→ **TASK BRIEF**: Look through the listing below and work out how many of its lines hold the word "BUSY". Give only the number.

→ **DATA SHOWN**:

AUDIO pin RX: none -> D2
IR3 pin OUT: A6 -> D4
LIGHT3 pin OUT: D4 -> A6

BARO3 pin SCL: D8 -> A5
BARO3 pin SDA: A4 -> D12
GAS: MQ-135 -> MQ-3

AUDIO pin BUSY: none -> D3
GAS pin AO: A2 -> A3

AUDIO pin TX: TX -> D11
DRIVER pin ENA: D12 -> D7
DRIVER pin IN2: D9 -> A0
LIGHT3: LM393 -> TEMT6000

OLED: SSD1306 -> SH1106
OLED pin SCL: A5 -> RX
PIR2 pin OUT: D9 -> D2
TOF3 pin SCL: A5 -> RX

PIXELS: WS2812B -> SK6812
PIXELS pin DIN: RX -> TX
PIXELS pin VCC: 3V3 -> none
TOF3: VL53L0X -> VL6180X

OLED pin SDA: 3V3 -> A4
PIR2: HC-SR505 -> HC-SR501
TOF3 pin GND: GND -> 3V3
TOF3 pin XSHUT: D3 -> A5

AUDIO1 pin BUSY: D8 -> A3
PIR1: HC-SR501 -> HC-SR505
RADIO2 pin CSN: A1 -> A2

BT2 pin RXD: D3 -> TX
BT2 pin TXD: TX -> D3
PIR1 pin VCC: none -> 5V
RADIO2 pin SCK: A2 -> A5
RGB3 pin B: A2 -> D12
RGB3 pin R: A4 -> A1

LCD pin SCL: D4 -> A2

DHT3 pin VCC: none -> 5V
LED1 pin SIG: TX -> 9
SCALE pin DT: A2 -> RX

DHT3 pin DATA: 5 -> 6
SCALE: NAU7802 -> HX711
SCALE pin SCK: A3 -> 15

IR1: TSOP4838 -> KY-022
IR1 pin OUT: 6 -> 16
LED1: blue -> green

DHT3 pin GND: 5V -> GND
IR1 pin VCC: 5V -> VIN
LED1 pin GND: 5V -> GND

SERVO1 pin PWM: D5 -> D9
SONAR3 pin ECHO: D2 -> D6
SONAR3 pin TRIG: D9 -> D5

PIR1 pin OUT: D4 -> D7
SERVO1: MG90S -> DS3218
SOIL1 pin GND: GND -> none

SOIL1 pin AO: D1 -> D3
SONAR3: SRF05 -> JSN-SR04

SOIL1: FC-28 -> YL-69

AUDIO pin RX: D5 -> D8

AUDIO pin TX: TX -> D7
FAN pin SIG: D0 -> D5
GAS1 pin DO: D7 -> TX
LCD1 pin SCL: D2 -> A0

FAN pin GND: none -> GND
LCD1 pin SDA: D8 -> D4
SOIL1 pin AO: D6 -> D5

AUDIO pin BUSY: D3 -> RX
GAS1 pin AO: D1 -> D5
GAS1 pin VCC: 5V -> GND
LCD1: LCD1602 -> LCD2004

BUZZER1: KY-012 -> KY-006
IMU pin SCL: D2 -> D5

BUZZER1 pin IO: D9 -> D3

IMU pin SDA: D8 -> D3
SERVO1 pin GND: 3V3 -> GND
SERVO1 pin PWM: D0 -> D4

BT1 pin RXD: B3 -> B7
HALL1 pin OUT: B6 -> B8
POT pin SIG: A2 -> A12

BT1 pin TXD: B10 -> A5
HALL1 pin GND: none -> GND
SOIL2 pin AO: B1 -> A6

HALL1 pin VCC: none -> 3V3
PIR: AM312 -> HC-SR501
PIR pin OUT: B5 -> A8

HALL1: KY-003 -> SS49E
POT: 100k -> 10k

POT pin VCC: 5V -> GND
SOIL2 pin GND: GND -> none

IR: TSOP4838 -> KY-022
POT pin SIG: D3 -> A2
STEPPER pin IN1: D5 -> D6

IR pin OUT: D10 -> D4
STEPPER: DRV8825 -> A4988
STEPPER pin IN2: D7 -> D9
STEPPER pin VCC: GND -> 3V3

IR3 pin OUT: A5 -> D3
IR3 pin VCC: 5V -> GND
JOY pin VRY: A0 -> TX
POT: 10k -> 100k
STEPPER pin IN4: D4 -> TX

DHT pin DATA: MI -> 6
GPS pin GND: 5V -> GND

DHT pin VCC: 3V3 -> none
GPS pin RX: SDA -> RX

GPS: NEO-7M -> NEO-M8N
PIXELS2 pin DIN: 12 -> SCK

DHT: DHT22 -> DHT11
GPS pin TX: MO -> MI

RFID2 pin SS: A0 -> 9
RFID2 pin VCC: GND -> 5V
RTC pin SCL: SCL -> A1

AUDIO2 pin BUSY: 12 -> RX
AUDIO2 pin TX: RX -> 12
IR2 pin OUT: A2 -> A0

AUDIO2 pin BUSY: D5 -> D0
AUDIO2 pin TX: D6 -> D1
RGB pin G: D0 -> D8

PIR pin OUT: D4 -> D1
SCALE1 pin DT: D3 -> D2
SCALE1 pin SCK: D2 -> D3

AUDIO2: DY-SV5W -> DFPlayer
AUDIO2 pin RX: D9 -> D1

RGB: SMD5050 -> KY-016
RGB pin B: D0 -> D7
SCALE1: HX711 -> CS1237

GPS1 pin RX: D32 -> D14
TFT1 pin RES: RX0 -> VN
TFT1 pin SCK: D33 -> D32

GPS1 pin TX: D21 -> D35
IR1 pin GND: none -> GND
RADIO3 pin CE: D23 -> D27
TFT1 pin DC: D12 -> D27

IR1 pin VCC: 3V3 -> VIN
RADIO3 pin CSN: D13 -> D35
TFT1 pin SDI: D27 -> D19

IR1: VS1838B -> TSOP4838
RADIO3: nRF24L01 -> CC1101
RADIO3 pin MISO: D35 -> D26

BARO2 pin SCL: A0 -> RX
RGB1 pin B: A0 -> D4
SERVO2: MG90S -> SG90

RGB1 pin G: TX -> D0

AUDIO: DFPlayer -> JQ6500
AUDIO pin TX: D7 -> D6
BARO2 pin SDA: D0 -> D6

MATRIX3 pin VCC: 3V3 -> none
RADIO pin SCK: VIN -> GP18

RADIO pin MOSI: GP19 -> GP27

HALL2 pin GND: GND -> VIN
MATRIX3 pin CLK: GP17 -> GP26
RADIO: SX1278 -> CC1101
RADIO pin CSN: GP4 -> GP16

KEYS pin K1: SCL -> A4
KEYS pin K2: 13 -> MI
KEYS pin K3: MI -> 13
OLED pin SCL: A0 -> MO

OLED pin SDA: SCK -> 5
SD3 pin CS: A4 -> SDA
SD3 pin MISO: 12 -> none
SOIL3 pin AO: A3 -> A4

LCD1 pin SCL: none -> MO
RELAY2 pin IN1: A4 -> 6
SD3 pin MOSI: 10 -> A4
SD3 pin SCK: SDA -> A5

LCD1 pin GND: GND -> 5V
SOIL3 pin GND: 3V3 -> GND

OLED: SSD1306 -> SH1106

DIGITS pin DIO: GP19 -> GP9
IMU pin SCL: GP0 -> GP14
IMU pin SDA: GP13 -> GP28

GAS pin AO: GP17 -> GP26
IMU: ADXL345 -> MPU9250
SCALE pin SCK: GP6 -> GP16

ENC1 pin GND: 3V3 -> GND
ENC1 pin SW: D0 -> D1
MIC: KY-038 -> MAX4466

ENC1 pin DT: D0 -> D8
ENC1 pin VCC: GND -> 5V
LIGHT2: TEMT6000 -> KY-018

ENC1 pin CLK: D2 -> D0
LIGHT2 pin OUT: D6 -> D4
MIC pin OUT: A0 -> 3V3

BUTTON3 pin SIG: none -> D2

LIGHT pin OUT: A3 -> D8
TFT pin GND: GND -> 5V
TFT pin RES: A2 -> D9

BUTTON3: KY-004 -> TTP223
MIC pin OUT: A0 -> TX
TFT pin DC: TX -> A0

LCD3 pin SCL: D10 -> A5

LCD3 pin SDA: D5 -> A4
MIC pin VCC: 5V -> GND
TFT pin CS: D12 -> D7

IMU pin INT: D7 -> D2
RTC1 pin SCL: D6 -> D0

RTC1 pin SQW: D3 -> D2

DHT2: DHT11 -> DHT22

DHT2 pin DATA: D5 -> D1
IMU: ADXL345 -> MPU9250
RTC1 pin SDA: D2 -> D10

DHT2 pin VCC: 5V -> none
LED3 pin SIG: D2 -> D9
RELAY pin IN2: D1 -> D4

→ **WRITTEN RESPONSE**: 5